Return every line in the records below that contains the word "ranks". Match its case.

▶ [Information provided]:
** START **

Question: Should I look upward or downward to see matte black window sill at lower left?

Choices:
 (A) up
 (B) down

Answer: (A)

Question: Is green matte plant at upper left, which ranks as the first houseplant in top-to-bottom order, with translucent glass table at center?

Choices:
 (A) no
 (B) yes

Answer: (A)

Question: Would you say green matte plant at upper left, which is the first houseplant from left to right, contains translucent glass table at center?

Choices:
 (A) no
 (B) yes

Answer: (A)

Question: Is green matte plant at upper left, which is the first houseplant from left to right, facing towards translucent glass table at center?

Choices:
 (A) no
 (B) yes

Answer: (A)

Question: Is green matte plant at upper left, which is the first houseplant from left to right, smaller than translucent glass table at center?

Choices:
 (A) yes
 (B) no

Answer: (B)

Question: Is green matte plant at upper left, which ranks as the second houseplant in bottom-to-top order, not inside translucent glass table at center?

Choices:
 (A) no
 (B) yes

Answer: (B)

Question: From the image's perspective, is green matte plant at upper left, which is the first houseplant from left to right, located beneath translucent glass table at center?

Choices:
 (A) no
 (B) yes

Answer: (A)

** END **

▶ [Solution for this problem]:
Question: Is green matte plant at upper left, which ranks as the first houseplant in top-to-bottom order, with translucent glass table at center?
Question: Is green matte plant at upper left, which ranks as the second houseplant in bottom-to-top order, not inside translucent glass table at center?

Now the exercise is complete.